[Opening Data for review section]

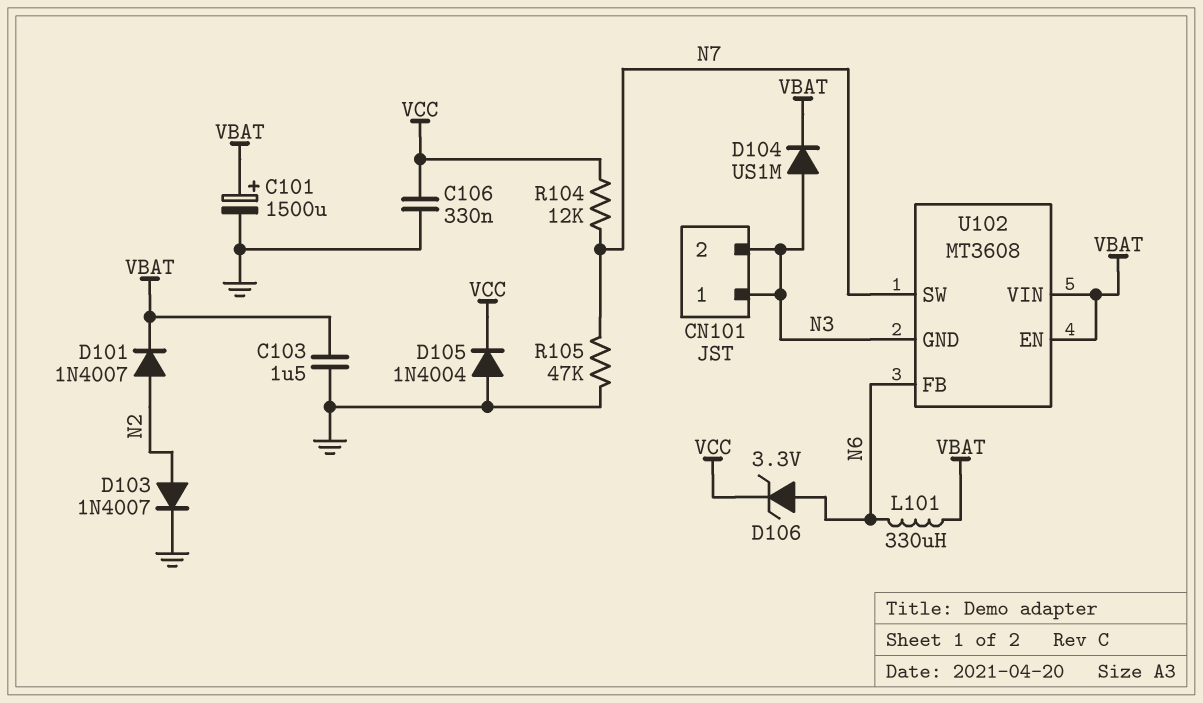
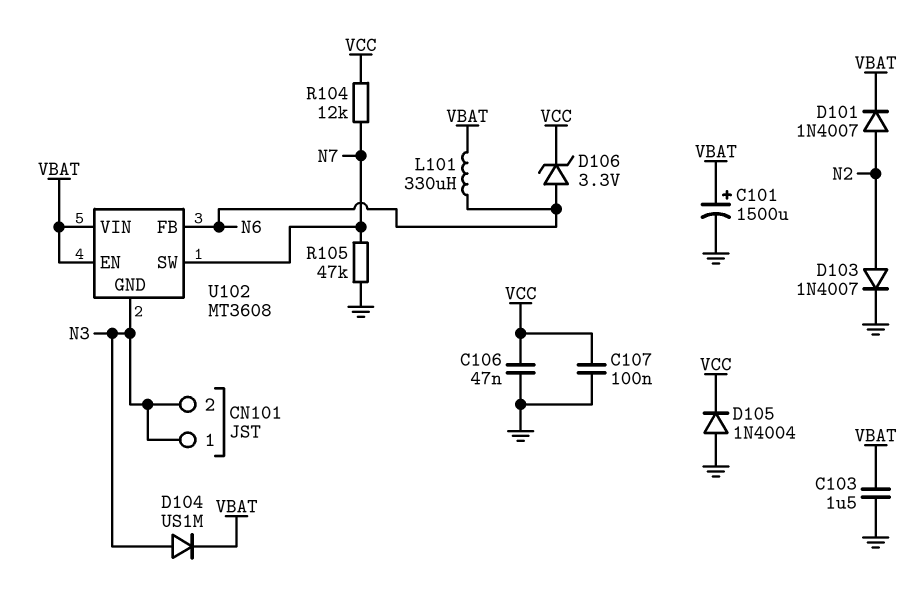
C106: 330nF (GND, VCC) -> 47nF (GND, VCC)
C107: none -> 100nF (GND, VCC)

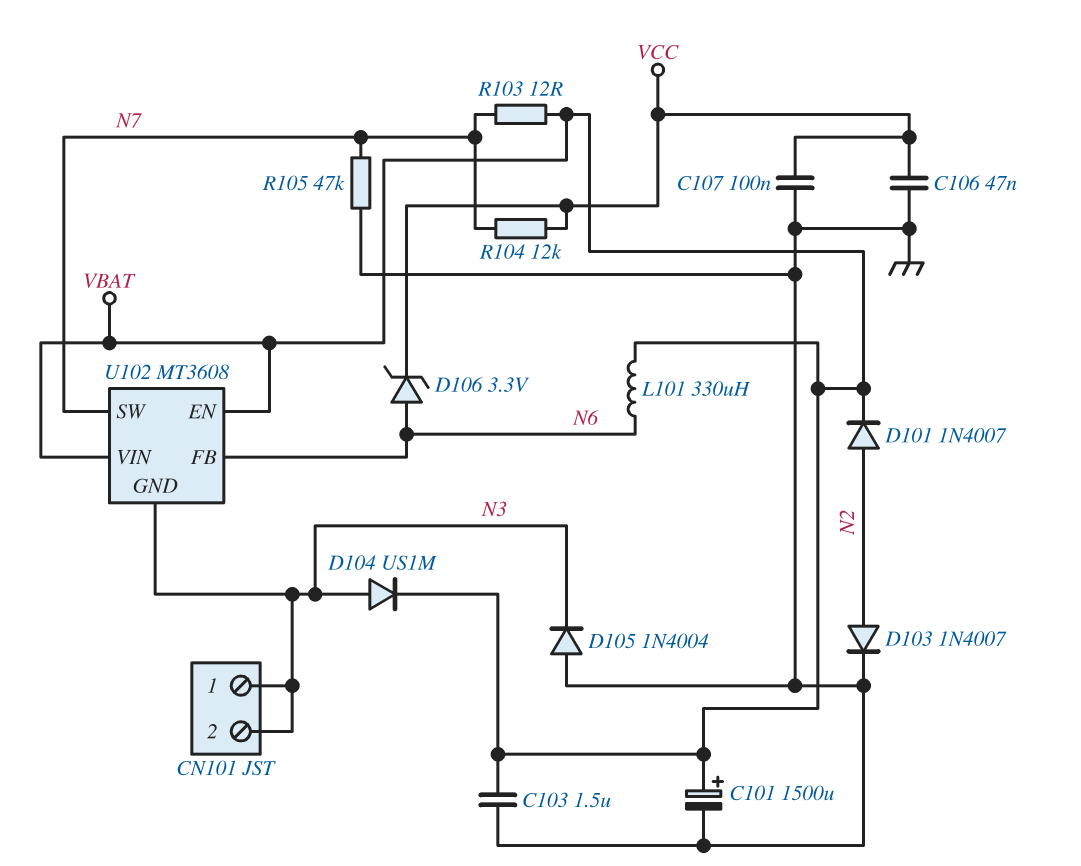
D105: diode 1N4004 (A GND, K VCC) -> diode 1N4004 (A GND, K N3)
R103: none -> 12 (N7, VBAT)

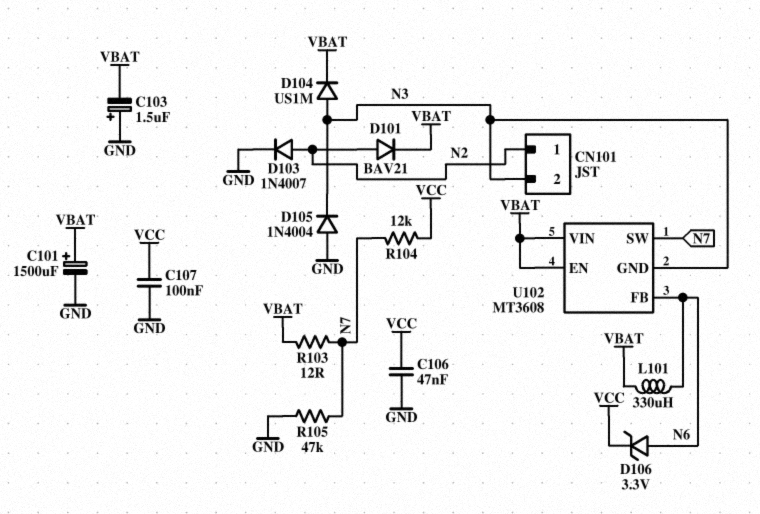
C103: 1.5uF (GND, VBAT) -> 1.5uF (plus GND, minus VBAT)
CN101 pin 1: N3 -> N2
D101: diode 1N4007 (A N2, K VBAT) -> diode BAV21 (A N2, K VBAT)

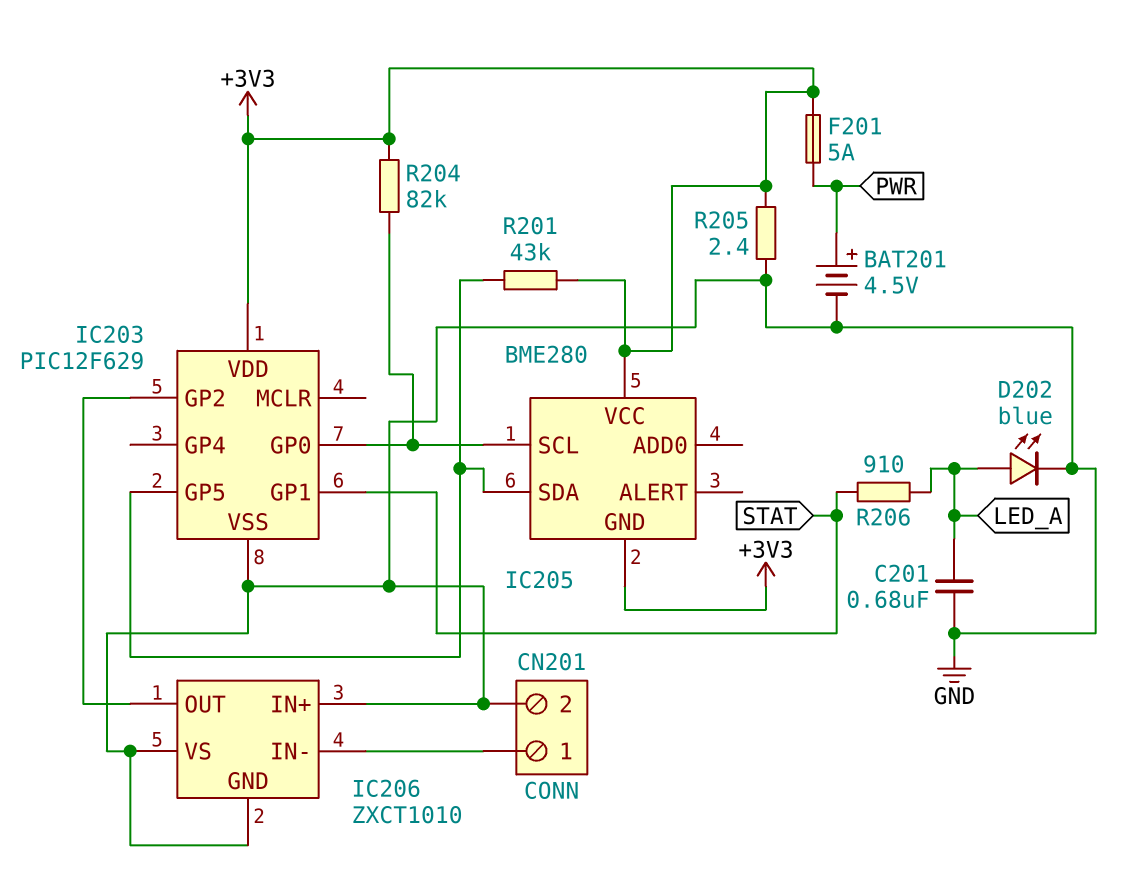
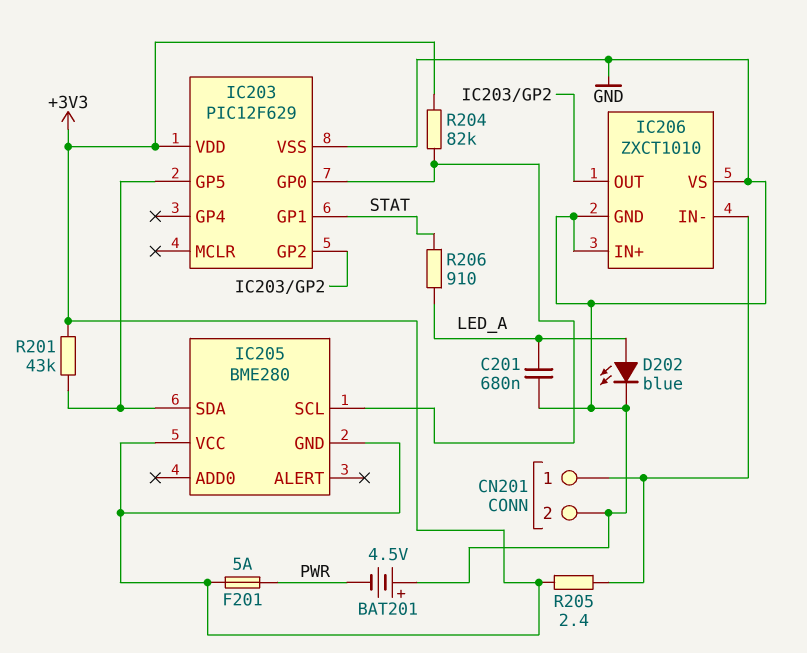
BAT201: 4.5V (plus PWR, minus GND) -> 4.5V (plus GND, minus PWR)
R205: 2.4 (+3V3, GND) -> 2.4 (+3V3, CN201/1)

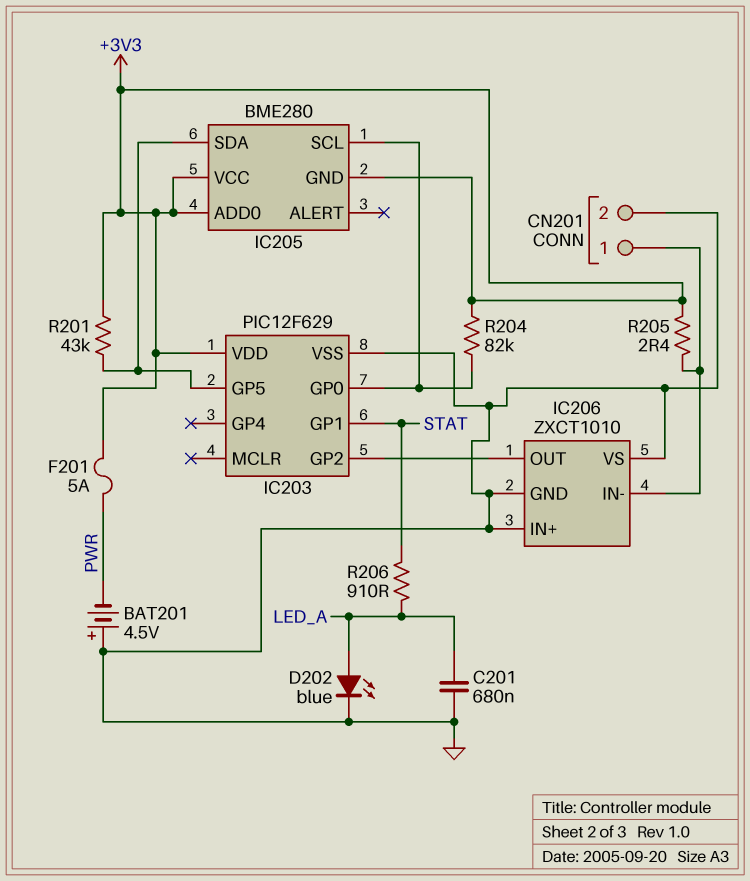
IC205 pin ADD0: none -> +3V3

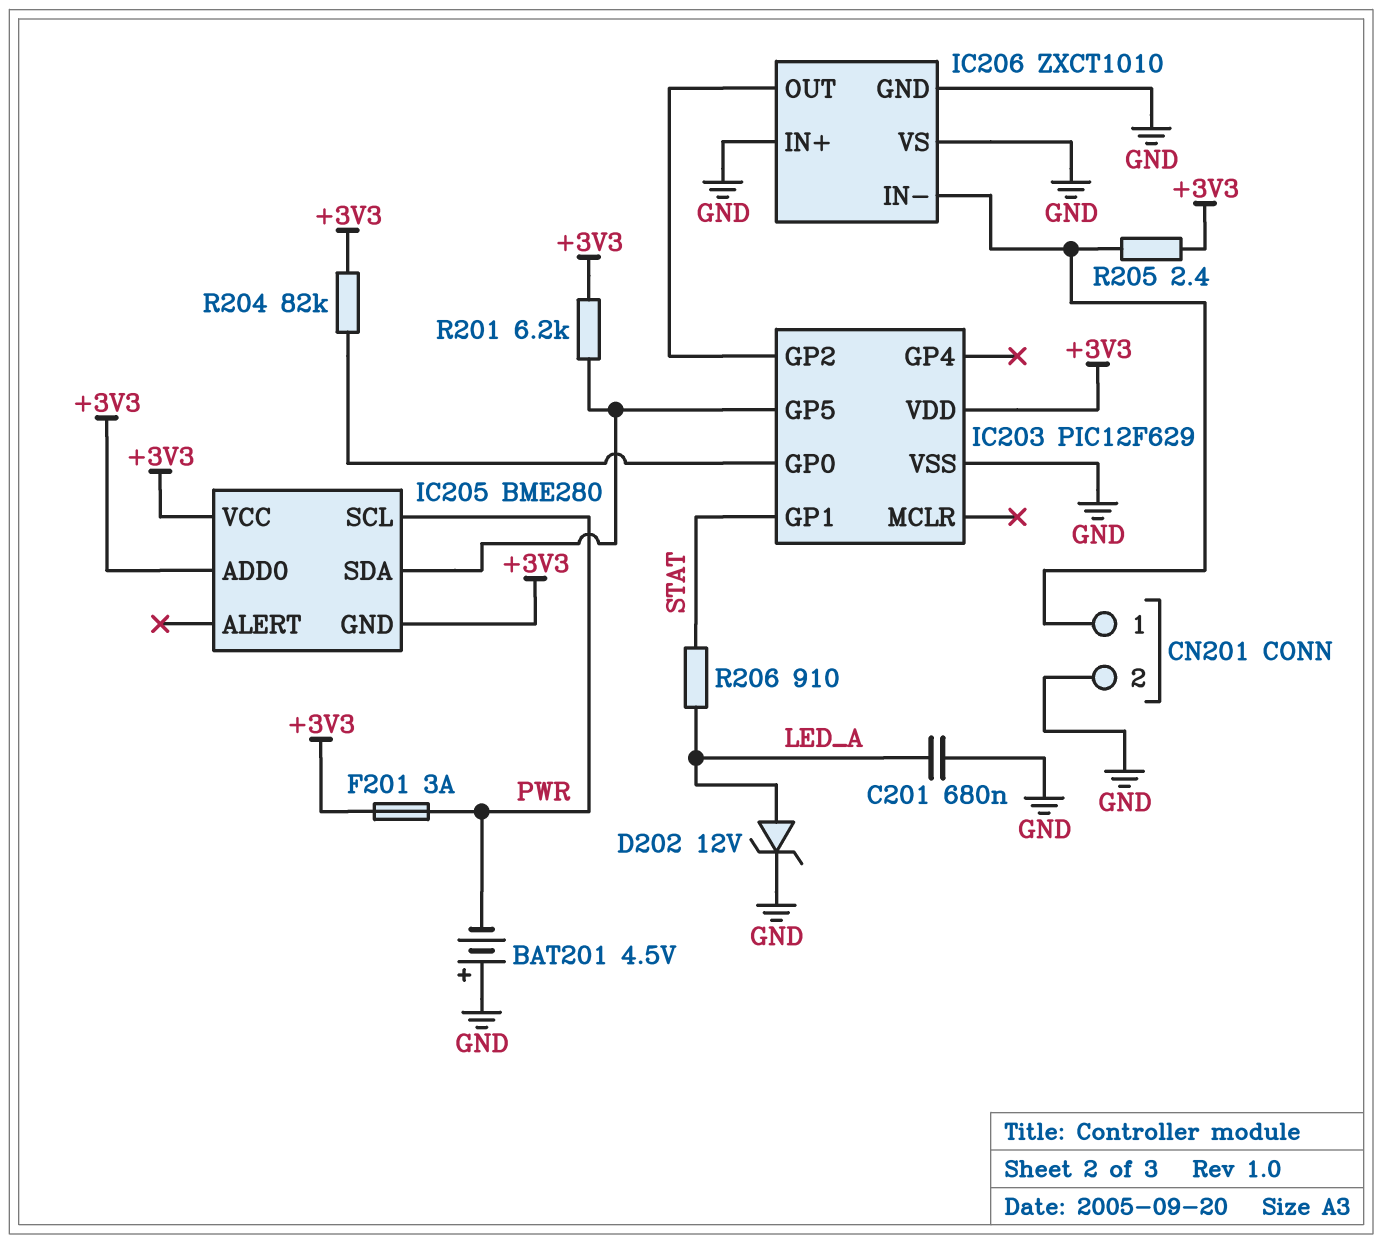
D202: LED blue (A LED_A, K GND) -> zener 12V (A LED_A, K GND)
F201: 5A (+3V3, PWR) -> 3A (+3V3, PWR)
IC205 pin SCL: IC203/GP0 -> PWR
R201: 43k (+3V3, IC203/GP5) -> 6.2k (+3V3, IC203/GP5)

[Closing Data for review section]

Print nothing but the lines from the one containing "D202: LED blue" through the end of the listing above, exactly as written.

D202: LED blue (A LED_A, K GND) -> zener 12V (A LED_A, K GND)
F201: 5A (+3V3, PWR) -> 3A (+3V3, PWR)
IC205 pin SCL: IC203/GP0 -> PWR
R201: 43k (+3V3, IC203/GP5) -> 6.2k (+3V3, IC203/GP5)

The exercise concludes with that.